━━━ MATERIAL FOR THIS TASK
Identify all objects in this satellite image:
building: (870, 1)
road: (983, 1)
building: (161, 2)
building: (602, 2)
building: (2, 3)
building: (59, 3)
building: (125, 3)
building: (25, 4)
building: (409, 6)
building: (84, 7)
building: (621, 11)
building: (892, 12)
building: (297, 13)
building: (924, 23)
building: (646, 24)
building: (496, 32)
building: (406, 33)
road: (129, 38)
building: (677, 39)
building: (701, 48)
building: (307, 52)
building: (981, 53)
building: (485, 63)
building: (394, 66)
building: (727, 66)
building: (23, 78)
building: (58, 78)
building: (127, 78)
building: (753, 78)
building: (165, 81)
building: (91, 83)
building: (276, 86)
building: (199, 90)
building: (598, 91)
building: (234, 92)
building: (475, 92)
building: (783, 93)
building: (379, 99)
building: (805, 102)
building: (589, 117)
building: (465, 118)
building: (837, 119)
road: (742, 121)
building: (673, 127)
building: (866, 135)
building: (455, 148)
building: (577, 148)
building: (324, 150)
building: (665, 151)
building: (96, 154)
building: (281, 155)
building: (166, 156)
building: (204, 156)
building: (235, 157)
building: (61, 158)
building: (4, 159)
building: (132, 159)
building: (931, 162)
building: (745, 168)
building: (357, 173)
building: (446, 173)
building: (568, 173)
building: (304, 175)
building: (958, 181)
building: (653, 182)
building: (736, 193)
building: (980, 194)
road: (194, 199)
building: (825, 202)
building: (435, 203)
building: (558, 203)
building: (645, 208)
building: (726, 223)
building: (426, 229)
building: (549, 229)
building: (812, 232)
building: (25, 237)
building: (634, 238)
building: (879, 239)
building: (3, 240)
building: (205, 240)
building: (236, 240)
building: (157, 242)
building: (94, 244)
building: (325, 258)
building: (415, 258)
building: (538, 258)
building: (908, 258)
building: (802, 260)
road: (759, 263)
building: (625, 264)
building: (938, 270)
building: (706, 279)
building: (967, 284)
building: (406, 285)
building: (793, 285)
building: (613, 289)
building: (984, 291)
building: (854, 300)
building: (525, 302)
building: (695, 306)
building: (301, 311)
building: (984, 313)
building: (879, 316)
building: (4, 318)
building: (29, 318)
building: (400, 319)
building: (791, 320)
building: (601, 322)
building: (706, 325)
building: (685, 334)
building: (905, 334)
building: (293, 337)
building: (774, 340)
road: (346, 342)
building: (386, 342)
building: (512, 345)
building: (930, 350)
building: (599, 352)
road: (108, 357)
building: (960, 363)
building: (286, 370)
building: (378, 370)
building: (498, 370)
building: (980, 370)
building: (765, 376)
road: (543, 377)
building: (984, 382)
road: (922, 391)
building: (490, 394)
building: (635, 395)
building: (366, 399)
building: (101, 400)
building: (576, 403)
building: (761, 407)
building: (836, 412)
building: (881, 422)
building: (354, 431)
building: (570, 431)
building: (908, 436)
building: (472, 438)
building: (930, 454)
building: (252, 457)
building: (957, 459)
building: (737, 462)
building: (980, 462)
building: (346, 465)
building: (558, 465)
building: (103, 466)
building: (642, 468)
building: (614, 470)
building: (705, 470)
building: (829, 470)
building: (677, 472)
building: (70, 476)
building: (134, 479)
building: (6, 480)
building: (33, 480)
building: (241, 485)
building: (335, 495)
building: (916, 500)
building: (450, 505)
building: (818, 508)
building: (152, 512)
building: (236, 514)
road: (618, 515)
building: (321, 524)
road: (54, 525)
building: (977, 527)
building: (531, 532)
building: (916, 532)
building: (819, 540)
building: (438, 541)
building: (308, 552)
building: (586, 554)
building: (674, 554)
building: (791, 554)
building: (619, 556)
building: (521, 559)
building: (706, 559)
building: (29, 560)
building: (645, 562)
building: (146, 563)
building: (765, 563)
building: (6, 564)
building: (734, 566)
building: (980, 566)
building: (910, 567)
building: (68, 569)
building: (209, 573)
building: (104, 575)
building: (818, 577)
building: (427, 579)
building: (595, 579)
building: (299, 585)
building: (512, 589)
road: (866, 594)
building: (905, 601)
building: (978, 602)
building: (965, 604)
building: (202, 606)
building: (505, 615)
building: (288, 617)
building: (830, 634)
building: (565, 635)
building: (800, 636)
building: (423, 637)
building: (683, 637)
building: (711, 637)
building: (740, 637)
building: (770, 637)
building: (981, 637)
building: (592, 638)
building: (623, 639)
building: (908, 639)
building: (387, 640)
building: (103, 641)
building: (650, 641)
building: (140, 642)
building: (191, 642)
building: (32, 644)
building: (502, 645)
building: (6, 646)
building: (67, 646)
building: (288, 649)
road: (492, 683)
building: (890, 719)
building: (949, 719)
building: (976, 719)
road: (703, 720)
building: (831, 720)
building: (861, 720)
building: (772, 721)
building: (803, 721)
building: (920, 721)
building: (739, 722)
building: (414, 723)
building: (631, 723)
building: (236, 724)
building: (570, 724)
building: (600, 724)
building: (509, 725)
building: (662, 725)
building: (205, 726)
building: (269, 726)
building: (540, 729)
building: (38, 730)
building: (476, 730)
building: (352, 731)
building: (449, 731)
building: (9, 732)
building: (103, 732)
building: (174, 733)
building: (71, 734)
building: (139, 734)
━━━━━━
__YOUR OBJECTIVE__
Repeat the records above in full, word for word.

__SOLUTION TO THIS TASK__
Identify all objects in this satellite image:
building: (870, 1)
road: (983, 1)
building: (161, 2)
building: (602, 2)
building: (2, 3)
building: (59, 3)
building: (125, 3)
building: (25, 4)
building: (409, 6)
building: (84, 7)
building: (621, 11)
building: (892, 12)
building: (297, 13)
building: (924, 23)
building: (646, 24)
building: (496, 32)
building: (406, 33)
road: (129, 38)
building: (677, 39)
building: (701, 48)
building: (307, 52)
building: (981, 53)
building: (485, 63)
building: (394, 66)
building: (727, 66)
building: (23, 78)
building: (58, 78)
building: (127, 78)
building: (753, 78)
building: (165, 81)
building: (91, 83)
building: (276, 86)
building: (199, 90)
building: (598, 91)
building: (234, 92)
building: (475, 92)
building: (783, 93)
building: (379, 99)
building: (805, 102)
building: (589, 117)
building: (465, 118)
building: (837, 119)
road: (742, 121)
building: (673, 127)
building: (866, 135)
building: (455, 148)
building: (577, 148)
building: (324, 150)
building: (665, 151)
building: (96, 154)
building: (281, 155)
building: (166, 156)
building: (204, 156)
building: (235, 157)
building: (61, 158)
building: (4, 159)
building: (132, 159)
building: (931, 162)
building: (745, 168)
building: (357, 173)
building: (446, 173)
building: (568, 173)
building: (304, 175)
building: (958, 181)
building: (653, 182)
building: (736, 193)
building: (980, 194)
road: (194, 199)
building: (825, 202)
building: (435, 203)
building: (558, 203)
building: (645, 208)
building: (726, 223)
building: (426, 229)
building: (549, 229)
building: (812, 232)
building: (25, 237)
building: (634, 238)
building: (879, 239)
building: (3, 240)
building: (205, 240)
building: (236, 240)
building: (157, 242)
building: (94, 244)
building: (325, 258)
building: (415, 258)
building: (538, 258)
building: (908, 258)
building: (802, 260)
road: (759, 263)
building: (625, 264)
building: (938, 270)
building: (706, 279)
building: (967, 284)
building: (406, 285)
building: (793, 285)
building: (613, 289)
building: (984, 291)
building: (854, 300)
building: (525, 302)
building: (695, 306)
building: (301, 311)
building: (984, 313)
building: (879, 316)
building: (4, 318)
building: (29, 318)
building: (400, 319)
building: (791, 320)
building: (601, 322)
building: (706, 325)
building: (685, 334)
building: (905, 334)
building: (293, 337)
building: (774, 340)
road: (346, 342)
building: (386, 342)
building: (512, 345)
building: (930, 350)
building: (599, 352)
road: (108, 357)
building: (960, 363)
building: (286, 370)
building: (378, 370)
building: (498, 370)
building: (980, 370)
building: (765, 376)
road: (543, 377)
building: (984, 382)
road: (922, 391)
building: (490, 394)
building: (635, 395)
building: (366, 399)
building: (101, 400)
building: (576, 403)
building: (761, 407)
building: (836, 412)
building: (881, 422)
building: (354, 431)
building: (570, 431)
building: (908, 436)
building: (472, 438)
building: (930, 454)
building: (252, 457)
building: (957, 459)
building: (737, 462)
building: (980, 462)
building: (346, 465)
building: (558, 465)
building: (103, 466)
building: (642, 468)
building: (614, 470)
building: (705, 470)
building: (829, 470)
building: (677, 472)
building: (70, 476)
building: (134, 479)
building: (6, 480)
building: (33, 480)
building: (241, 485)
building: (335, 495)
building: (916, 500)
building: (450, 505)
building: (818, 508)
building: (152, 512)
building: (236, 514)
road: (618, 515)
building: (321, 524)
road: (54, 525)
building: (977, 527)
building: (531, 532)
building: (916, 532)
building: (819, 540)
building: (438, 541)
building: (308, 552)
building: (586, 554)
building: (674, 554)
building: (791, 554)
building: (619, 556)
building: (521, 559)
building: (706, 559)
building: (29, 560)
building: (645, 562)
building: (146, 563)
building: (765, 563)
building: (6, 564)
building: (734, 566)
building: (980, 566)
building: (910, 567)
building: (68, 569)
building: (209, 573)
building: (104, 575)
building: (818, 577)
building: (427, 579)
building: (595, 579)
building: (299, 585)
building: (512, 589)
road: (866, 594)
building: (905, 601)
building: (978, 602)
building: (965, 604)
building: (202, 606)
building: (505, 615)
building: (288, 617)
building: (830, 634)
building: (565, 635)
building: (800, 636)
building: (423, 637)
building: (683, 637)
building: (711, 637)
building: (740, 637)
building: (770, 637)
building: (981, 637)
building: (592, 638)
building: (623, 639)
building: (908, 639)
building: (387, 640)
building: (103, 641)
building: (650, 641)
building: (140, 642)
building: (191, 642)
building: (32, 644)
building: (502, 645)
building: (6, 646)
building: (67, 646)
building: (288, 649)
road: (492, 683)
building: (890, 719)
building: (949, 719)
building: (976, 719)
road: (703, 720)
building: (831, 720)
building: (861, 720)
building: (772, 721)
building: (803, 721)
building: (920, 721)
building: (739, 722)
building: (414, 723)
building: (631, 723)
building: (236, 724)
building: (570, 724)
building: (600, 724)
building: (509, 725)
building: (662, 725)
building: (205, 726)
building: (269, 726)
building: (540, 729)
building: (38, 730)
building: (476, 730)
building: (352, 731)
building: (449, 731)
building: (9, 732)
building: (103, 732)
building: (174, 733)
building: (71, 734)
building: (139, 734)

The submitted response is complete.